In the entries that follow, the first line to write out is the one containing "D1: schottky 1N5819", and the last is the one containing "R4: none -> 750 (GND, n3)". Reproduce that stretch exactly, with nothing before or after it.

Records for the task
^^^^
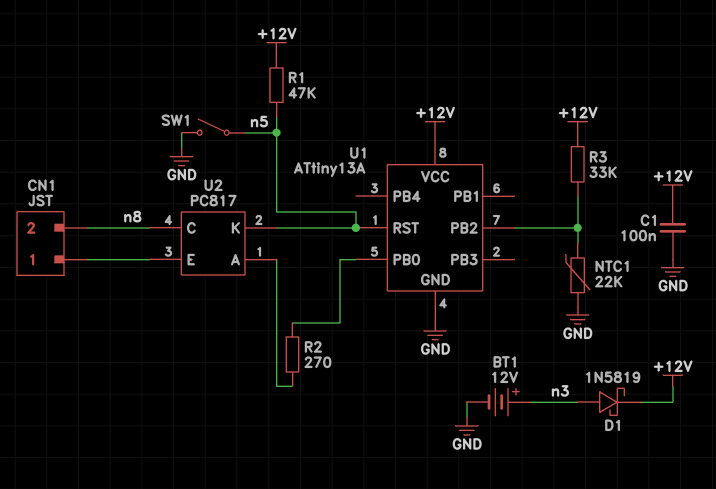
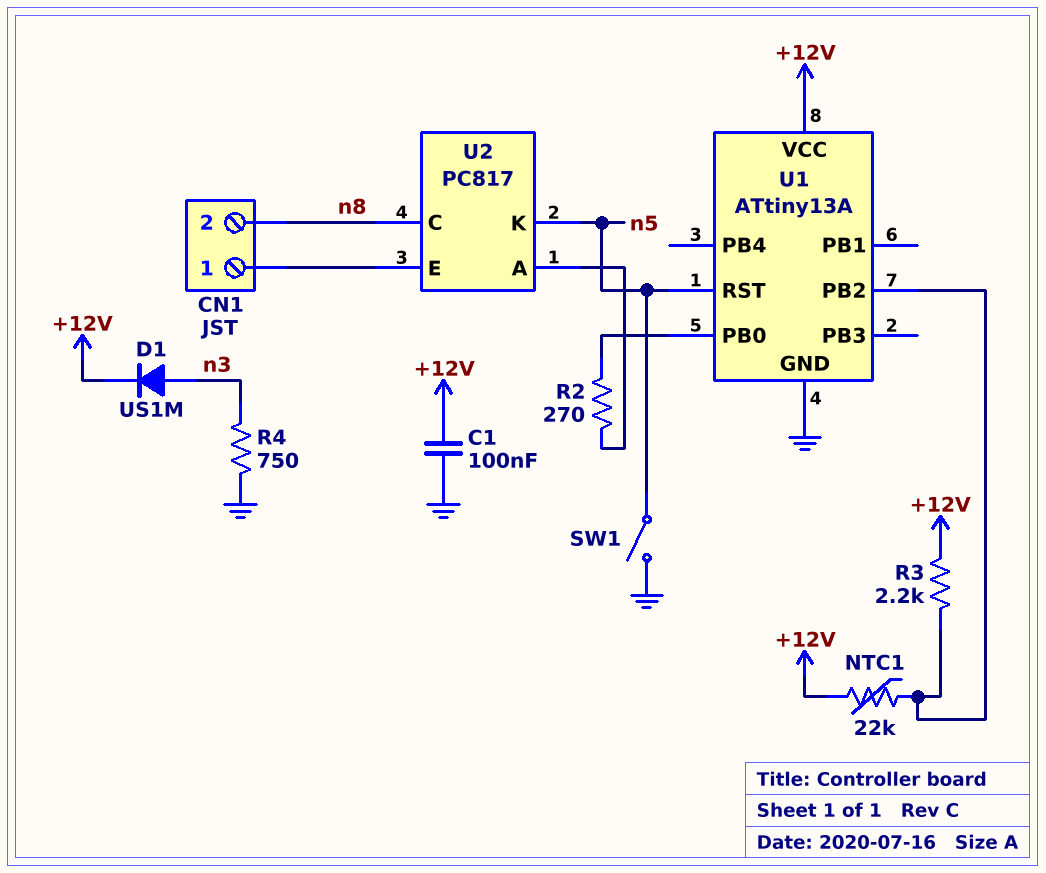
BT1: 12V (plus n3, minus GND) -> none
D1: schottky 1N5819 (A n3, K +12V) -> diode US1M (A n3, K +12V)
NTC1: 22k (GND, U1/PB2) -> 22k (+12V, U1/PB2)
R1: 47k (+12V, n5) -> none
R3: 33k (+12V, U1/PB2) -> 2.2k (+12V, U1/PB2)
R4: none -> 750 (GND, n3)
^^^^
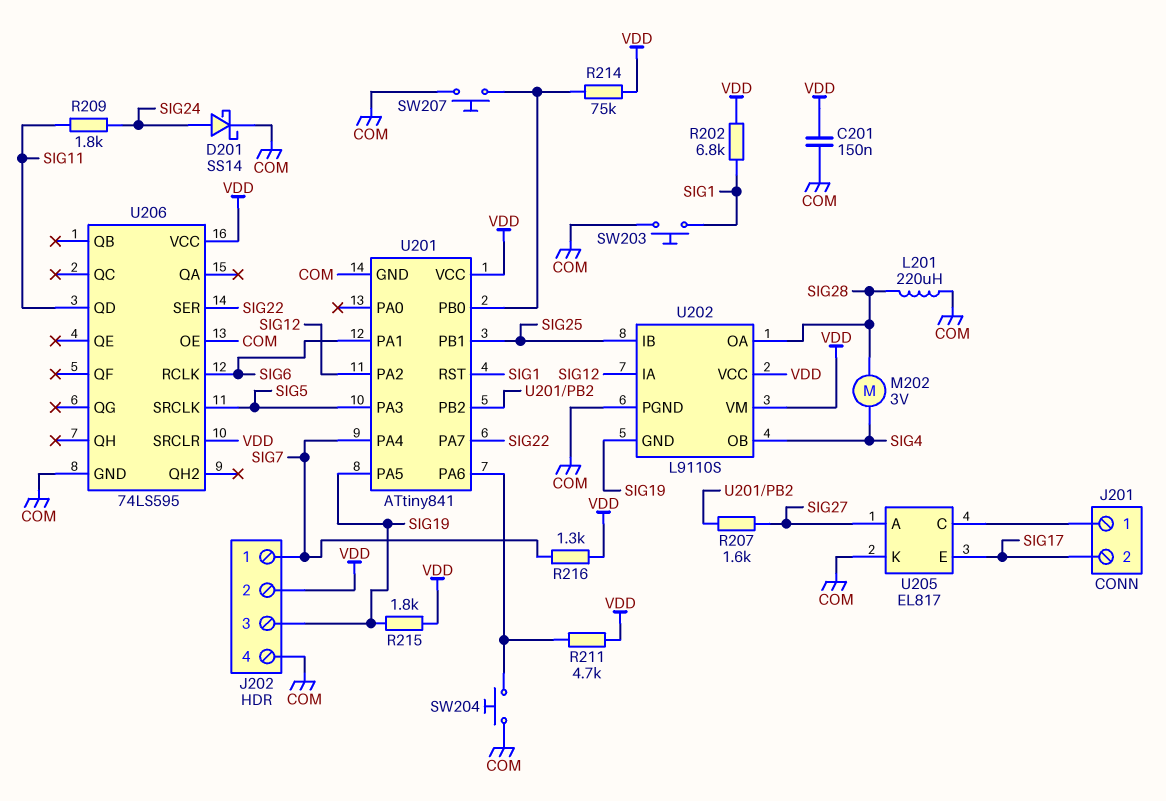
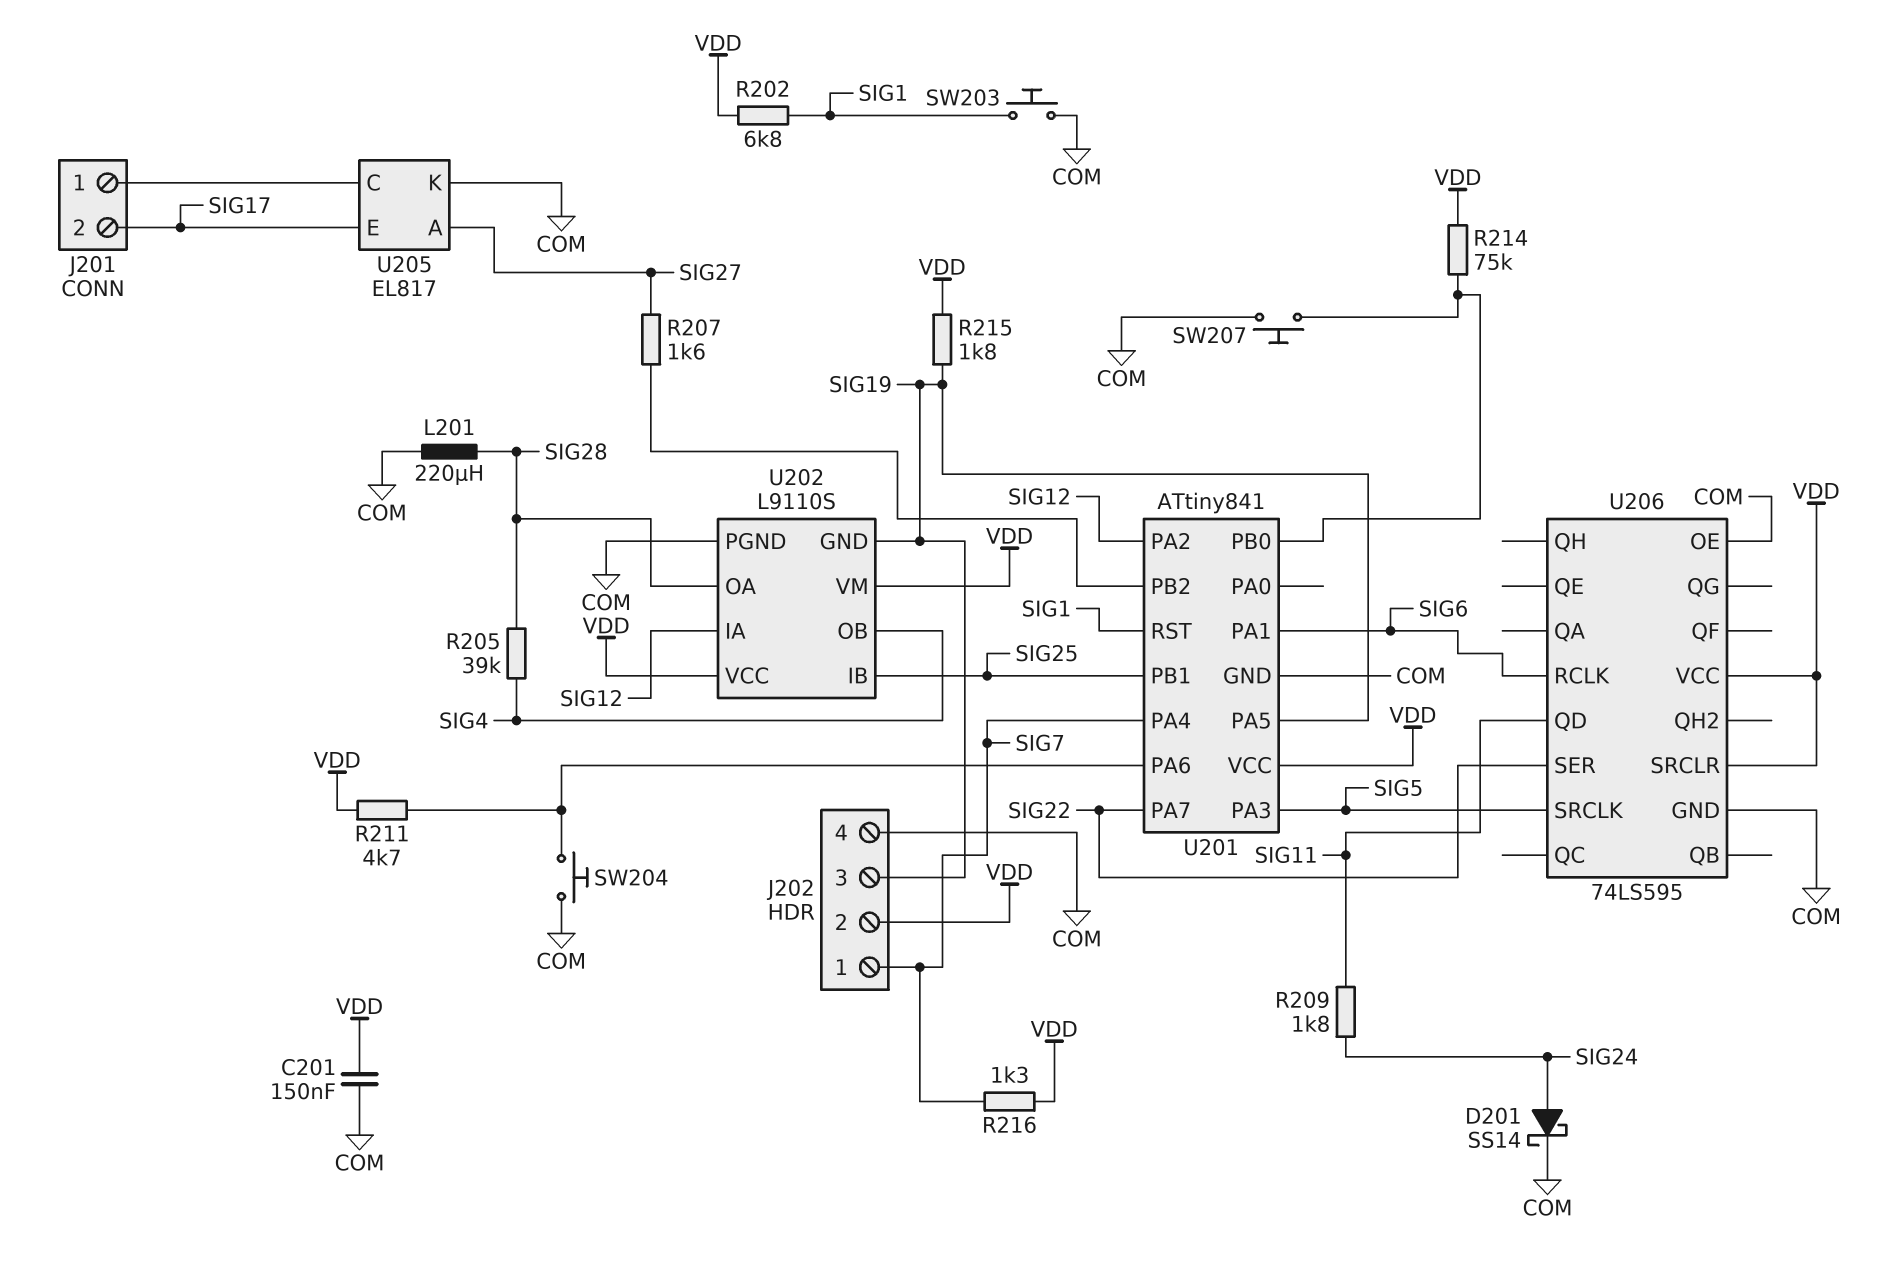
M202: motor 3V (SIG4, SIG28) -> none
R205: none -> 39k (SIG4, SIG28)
^^^^
Result below
D1: schottky 1N5819 (A n3, K +12V) -> diode US1M (A n3, K +12V)
NTC1: 22k (GND, U1/PB2) -> 22k (+12V, U1/PB2)
R1: 47k (+12V, n5) -> none
R3: 33k (+12V, U1/PB2) -> 2.2k (+12V, U1/PB2)
R4: none -> 750 (GND, n3)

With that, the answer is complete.